**Exercise instructions:** Among the entries below, find each line holding "violet" and return it.

**Listed records:**

[Start of section]

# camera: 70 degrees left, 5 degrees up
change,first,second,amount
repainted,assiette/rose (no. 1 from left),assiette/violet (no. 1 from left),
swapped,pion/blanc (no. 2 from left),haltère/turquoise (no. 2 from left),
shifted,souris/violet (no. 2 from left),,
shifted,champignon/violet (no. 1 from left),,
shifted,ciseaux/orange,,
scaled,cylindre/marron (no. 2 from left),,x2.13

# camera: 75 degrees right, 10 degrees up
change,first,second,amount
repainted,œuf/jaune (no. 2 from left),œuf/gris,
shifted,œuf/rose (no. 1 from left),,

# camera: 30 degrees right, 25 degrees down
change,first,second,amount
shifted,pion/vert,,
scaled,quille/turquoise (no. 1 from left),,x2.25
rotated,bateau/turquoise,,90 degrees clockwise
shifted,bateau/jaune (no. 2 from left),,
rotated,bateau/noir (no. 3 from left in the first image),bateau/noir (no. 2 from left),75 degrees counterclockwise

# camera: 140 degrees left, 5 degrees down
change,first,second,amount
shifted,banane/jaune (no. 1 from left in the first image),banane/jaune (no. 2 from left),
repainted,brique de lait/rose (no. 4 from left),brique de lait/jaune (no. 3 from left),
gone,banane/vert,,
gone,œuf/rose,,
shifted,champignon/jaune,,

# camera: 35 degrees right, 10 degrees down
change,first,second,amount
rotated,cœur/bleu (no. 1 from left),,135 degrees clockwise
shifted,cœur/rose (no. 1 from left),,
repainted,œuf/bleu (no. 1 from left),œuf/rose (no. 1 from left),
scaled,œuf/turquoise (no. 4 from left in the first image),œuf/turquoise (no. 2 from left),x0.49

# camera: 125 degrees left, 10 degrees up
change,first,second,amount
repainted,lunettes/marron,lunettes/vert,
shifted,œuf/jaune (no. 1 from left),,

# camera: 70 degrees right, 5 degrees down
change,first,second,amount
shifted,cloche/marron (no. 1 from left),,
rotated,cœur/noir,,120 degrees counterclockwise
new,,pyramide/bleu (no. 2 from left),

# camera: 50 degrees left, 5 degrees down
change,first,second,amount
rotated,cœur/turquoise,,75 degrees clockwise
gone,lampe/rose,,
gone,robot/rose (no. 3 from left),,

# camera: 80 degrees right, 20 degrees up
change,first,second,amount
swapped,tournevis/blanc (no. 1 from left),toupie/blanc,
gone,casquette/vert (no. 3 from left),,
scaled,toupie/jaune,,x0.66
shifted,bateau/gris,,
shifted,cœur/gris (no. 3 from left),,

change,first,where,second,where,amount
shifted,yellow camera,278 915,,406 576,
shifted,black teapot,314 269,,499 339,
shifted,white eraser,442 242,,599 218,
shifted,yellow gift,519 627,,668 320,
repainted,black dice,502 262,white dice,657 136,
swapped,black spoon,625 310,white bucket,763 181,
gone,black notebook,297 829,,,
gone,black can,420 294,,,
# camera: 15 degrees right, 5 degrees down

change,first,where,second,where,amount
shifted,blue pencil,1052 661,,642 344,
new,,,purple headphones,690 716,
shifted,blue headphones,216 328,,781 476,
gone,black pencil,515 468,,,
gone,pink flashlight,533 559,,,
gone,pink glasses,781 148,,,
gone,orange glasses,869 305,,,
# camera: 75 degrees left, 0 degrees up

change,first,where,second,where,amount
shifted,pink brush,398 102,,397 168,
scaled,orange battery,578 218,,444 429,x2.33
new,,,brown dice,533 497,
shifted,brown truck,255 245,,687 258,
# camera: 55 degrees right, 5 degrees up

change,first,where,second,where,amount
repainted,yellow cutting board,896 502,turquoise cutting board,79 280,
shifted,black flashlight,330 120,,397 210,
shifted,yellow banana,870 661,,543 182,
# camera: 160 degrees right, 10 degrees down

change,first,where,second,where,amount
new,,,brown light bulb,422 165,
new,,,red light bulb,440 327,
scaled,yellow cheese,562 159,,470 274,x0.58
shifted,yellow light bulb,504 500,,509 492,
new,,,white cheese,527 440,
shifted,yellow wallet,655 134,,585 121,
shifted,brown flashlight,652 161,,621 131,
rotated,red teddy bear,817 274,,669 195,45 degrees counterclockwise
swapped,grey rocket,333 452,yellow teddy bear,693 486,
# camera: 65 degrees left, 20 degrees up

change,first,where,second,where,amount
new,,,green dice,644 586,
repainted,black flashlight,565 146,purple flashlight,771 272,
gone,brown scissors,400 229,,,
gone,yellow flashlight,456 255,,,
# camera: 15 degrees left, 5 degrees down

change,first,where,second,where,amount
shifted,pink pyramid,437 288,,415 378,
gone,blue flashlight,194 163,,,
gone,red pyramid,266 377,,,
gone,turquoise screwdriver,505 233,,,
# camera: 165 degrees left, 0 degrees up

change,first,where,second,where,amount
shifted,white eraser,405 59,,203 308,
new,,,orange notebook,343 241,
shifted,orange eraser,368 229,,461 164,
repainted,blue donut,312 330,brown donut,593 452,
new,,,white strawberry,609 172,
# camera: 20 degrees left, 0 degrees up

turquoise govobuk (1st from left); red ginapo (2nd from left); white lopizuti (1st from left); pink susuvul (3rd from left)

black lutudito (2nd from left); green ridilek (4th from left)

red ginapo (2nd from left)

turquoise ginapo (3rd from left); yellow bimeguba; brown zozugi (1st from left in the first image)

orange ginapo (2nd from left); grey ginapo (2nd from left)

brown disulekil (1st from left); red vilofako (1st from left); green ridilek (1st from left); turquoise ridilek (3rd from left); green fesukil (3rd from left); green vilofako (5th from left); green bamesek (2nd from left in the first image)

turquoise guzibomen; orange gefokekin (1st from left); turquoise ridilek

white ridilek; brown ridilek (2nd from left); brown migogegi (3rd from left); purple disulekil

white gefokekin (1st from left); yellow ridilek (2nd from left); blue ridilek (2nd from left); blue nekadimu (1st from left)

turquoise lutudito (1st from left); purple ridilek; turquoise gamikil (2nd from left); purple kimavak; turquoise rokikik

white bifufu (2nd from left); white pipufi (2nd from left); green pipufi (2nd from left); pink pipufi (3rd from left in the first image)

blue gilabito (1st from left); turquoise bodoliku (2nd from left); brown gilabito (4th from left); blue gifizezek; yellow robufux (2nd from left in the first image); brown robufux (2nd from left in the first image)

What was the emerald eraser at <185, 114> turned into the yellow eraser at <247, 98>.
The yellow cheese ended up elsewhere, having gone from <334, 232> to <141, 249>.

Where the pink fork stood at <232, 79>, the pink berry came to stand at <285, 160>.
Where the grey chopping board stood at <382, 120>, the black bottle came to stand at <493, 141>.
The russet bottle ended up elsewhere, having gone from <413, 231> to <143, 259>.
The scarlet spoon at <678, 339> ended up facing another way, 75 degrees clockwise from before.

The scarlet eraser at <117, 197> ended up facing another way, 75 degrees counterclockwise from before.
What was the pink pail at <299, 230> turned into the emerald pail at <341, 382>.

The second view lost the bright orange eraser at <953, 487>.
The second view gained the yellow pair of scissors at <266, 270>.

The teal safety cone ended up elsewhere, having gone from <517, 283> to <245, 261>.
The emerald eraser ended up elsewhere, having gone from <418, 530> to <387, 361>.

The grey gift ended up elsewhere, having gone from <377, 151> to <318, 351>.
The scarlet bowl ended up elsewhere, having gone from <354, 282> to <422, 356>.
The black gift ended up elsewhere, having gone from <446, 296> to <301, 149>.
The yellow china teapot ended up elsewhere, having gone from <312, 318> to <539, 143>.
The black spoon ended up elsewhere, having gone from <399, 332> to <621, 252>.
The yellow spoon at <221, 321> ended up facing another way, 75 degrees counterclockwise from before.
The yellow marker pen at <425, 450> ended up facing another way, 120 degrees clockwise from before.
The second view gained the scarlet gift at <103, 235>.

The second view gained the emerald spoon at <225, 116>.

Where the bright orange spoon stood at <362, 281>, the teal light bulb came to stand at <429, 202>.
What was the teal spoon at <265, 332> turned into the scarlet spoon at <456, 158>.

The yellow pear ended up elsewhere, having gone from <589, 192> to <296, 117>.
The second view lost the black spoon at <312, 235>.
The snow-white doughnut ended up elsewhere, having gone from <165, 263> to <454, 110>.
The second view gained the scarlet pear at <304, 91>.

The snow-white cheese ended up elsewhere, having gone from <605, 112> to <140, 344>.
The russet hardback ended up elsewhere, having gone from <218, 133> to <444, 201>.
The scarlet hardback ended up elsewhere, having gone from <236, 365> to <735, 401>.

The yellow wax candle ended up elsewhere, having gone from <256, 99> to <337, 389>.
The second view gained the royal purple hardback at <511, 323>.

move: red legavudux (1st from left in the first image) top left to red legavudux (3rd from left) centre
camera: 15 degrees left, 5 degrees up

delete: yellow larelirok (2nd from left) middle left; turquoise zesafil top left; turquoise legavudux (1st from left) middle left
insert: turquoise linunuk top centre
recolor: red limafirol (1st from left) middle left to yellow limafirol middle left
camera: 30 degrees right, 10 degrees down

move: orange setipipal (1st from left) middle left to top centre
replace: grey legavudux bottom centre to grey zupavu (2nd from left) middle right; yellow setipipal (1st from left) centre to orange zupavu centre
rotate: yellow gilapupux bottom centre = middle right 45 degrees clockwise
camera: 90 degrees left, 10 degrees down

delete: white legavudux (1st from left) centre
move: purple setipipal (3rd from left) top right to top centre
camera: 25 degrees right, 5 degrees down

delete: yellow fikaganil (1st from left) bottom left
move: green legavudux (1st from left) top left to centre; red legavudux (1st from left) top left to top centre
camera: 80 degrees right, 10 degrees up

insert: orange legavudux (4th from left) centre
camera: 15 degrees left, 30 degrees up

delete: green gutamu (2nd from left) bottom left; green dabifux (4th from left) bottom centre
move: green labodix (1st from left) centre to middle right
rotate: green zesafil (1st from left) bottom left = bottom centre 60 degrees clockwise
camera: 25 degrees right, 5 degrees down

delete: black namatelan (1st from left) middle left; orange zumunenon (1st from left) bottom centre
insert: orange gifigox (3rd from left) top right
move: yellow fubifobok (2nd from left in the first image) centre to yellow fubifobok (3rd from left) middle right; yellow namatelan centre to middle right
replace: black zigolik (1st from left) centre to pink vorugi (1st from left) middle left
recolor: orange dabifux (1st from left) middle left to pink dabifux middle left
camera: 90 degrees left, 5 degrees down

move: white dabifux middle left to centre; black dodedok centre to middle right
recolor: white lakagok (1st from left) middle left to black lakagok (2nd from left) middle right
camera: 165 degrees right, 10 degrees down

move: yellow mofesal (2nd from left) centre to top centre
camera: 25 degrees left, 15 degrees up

[End of section]

**Solution for this task:**
repainted,assiette/rose (no. 1 from left),assiette/violet (no. 1 from left),
shifted,souris/violet (no. 2 from left),,
shifted,champignon/violet (no. 1 from left),,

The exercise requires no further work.